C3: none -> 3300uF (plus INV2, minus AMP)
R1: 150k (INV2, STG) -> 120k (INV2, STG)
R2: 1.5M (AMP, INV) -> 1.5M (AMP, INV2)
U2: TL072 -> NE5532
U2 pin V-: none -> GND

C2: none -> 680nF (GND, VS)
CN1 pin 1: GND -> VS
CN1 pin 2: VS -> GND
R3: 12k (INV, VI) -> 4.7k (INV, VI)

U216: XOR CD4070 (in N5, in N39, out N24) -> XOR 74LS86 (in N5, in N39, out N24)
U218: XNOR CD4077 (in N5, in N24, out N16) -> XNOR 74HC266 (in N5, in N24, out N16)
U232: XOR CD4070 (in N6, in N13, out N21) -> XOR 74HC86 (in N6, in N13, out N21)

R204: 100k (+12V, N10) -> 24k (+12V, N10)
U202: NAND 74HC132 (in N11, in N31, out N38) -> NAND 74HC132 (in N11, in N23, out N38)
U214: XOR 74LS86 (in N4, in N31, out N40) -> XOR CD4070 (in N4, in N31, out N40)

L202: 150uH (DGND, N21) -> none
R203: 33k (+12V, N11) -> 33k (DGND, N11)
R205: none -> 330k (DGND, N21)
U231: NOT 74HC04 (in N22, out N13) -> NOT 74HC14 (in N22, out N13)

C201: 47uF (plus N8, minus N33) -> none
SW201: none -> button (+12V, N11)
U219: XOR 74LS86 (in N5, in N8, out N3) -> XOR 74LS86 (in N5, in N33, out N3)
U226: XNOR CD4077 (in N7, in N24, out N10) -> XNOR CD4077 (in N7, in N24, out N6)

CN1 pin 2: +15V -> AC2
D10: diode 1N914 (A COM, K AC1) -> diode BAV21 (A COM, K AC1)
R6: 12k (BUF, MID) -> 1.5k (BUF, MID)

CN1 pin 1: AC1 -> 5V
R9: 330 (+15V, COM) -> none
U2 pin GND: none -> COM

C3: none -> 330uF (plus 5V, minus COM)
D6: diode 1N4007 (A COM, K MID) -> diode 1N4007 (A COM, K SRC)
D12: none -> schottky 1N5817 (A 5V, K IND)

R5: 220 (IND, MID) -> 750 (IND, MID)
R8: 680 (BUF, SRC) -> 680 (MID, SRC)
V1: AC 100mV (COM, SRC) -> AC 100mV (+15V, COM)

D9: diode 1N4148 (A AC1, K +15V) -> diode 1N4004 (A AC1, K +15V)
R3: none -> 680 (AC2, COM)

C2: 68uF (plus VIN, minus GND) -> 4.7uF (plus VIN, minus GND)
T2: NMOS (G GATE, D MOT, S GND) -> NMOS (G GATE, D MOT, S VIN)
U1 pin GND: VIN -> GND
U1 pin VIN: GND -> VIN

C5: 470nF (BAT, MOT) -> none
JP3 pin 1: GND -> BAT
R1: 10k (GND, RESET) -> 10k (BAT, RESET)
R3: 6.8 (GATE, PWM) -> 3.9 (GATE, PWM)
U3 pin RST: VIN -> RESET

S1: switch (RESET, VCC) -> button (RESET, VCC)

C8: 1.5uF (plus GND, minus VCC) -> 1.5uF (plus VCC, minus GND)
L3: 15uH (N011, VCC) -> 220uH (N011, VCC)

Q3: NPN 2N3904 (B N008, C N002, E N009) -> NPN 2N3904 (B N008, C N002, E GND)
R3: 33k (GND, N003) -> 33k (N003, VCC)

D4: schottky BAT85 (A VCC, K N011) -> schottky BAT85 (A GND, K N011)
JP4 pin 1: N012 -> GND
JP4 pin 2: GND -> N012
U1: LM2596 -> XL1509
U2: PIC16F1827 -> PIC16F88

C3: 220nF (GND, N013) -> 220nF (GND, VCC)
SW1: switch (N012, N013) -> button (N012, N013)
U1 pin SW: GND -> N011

## PROMPT
In the entries above, find the line with "JP3 pin 1: GND -> BAT" and the line with "C3: 220nF (GND, N013) -> 220nF (GND, VCC)", then set down exactly those two and every line between them, nothing else.

## RESPONSE TO THE EXERCISE
JP3 pin 1: GND -> BAT
R1: 10k (GND, RESET) -> 10k (BAT, RESET)
R3: 6.8 (GATE, PWM) -> 3.9 (GATE, PWM)
U3 pin RST: VIN -> RESET

S1: switch (RESET, VCC) -> button (RESET, VCC)

C8: 1.5uF (plus GND, minus VCC) -> 1.5uF (plus VCC, minus GND)
L3: 15uH (N011, VCC) -> 220uH (N011, VCC)

Q3: NPN 2N3904 (B N008, C N002, E N009) -> NPN 2N3904 (B N008, C N002, E GND)
R3: 33k (GND, N003) -> 33k (N003, VCC)

D4: schottky BAT85 (A VCC, K N011) -> schottky BAT85 (A GND, K N011)
JP4 pin 1: N012 -> GND
JP4 pin 2: GND -> N012
U1: LM2596 -> XL1509
U2: PIC16F1827 -> PIC16F88

C3: 220nF (GND, N013) -> 220nF (GND, VCC)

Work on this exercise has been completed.